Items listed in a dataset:
-- Opening Marker --
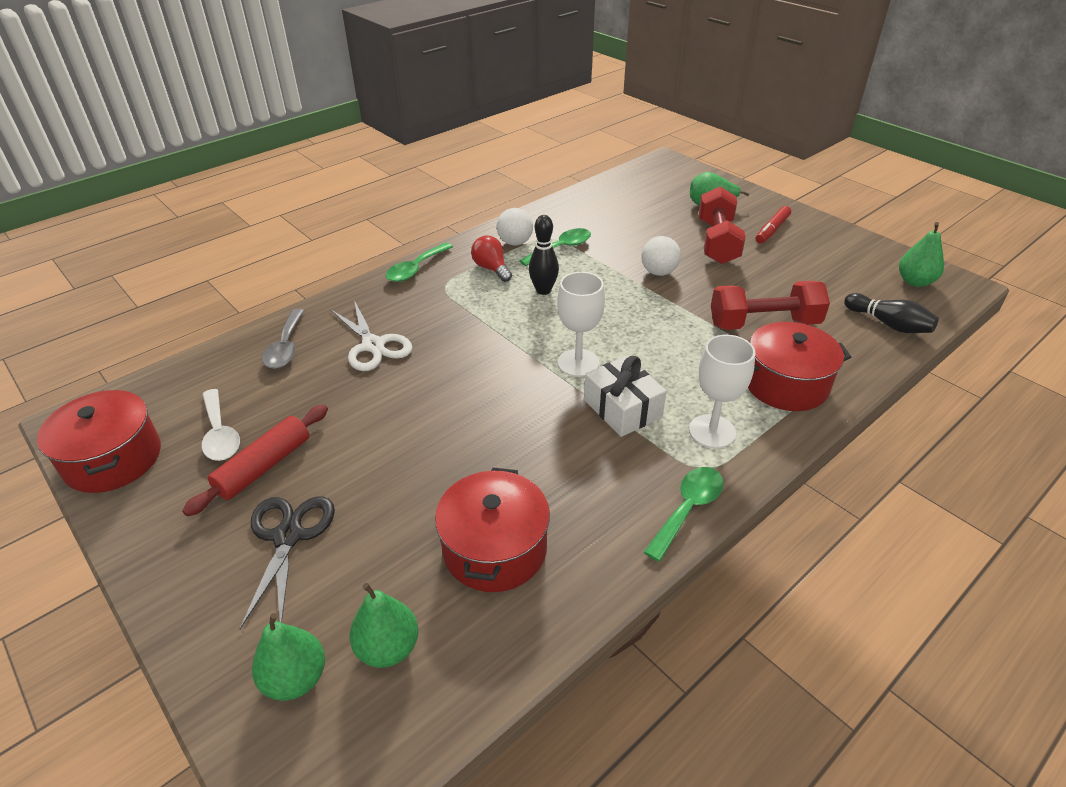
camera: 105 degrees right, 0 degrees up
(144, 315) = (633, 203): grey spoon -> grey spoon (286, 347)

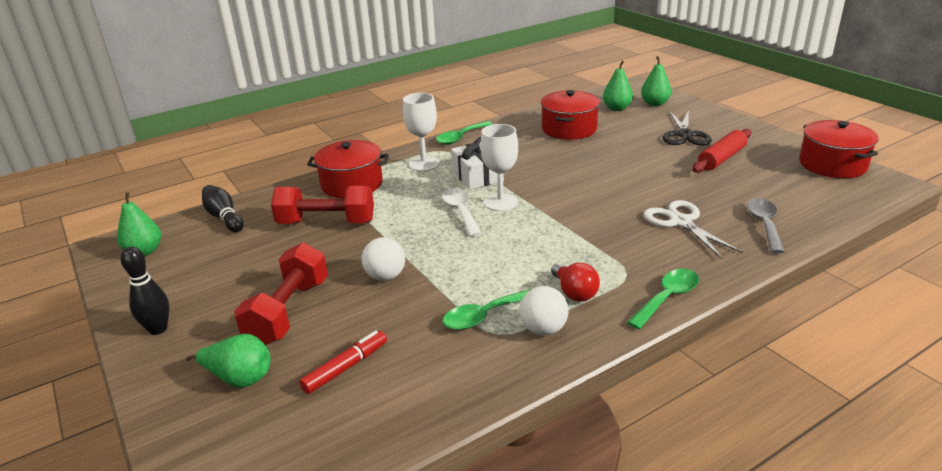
camera: 170 degrees left, 10 degrees down
(220, 434) = (768, 173): white spoon -> white spoon (461, 211)
(543, 290) = (517, 263): black bowling pin -> black bowling pin (158, 329)
(772, 230) = (205, 325): red marker -> red marker (346, 367)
-- Closing Marker --
*WHAT THE TASK REQUIRES*
Please give the number of lines above that hold the word "spoon", and only that number.

*EXERCISE ANSWER*
2